The answer must consist of each line below that holds the word "orange", copied as it stands.

**Stored data**
>>>
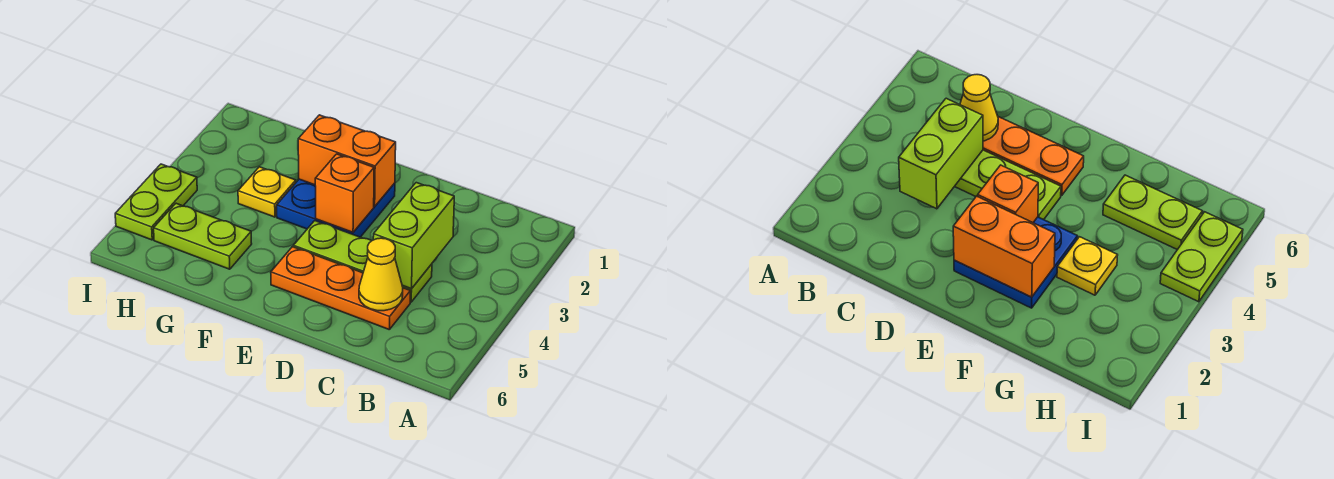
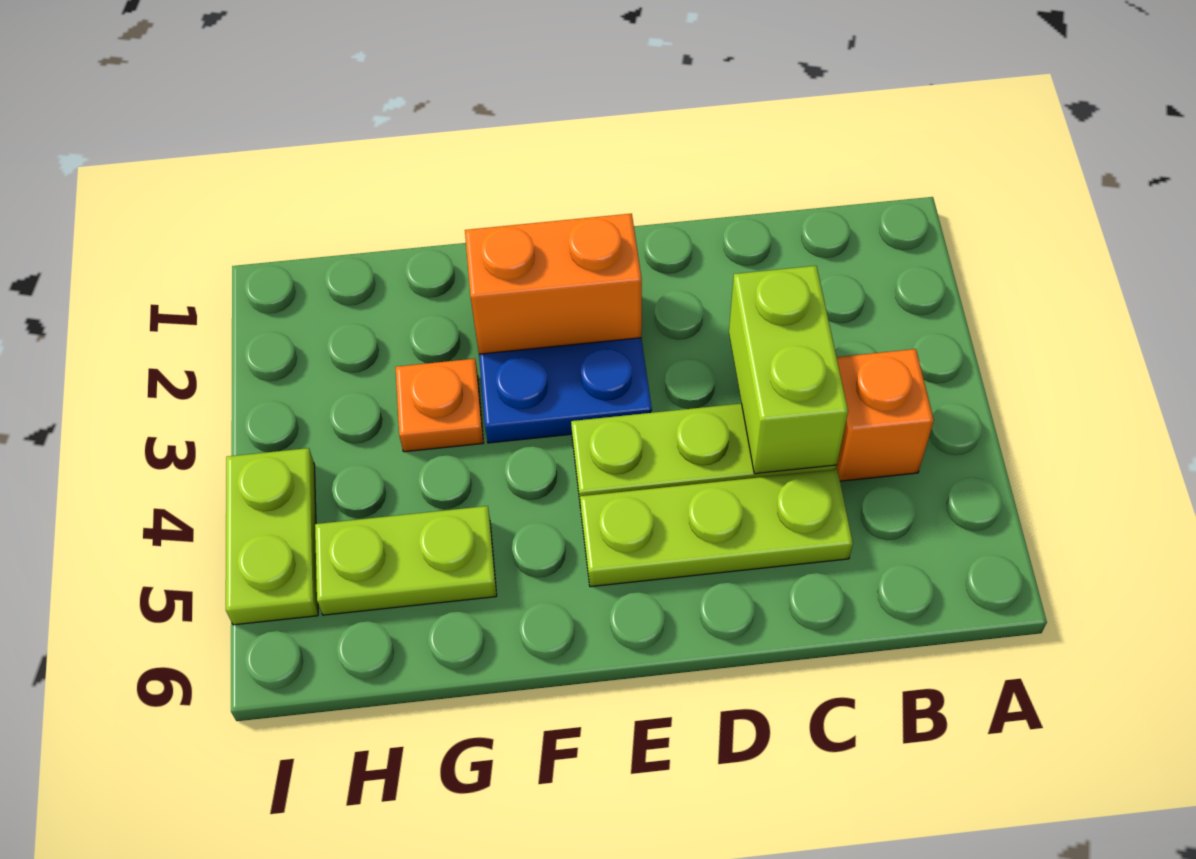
orange plate C5:E5 level 1 -> lime plate C5:E5 level 1
yellow cone C5 level 2 -> none
orange brick E3 level 2 -> orange brick B4 level 1
yellow plate G3 level 1 -> orange plate G3 level 1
<<<
**Task response**
orange plate C5:E5 level 1 -> lime plate C5:E5 level 1
orange brick E3 level 2 -> orange brick B4 level 1
yellow plate G3 level 1 -> orange plate G3 level 1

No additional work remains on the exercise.